─── Data supplied ───

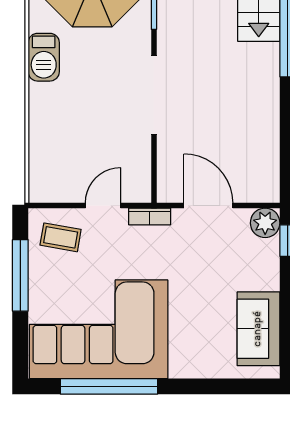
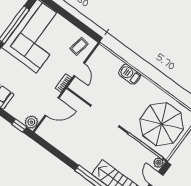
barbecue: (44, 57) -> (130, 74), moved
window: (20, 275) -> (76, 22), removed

───
─── Data supplied ───

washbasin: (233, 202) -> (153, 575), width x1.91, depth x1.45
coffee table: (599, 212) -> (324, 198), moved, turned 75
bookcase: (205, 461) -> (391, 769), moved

───

__Exercise__
One stretch of the lines above is wanted, from the line that contains "washbasin: (233, 202)" through the line that contains "bookcase: (205, 461) -> (391, 769), moved". Output it exactly.

__Solution to this task__
washbasin: (233, 202) -> (153, 575), width x1.91, depth x1.45
coffee table: (599, 212) -> (324, 198), moved, turned 75
bookcase: (205, 461) -> (391, 769), moved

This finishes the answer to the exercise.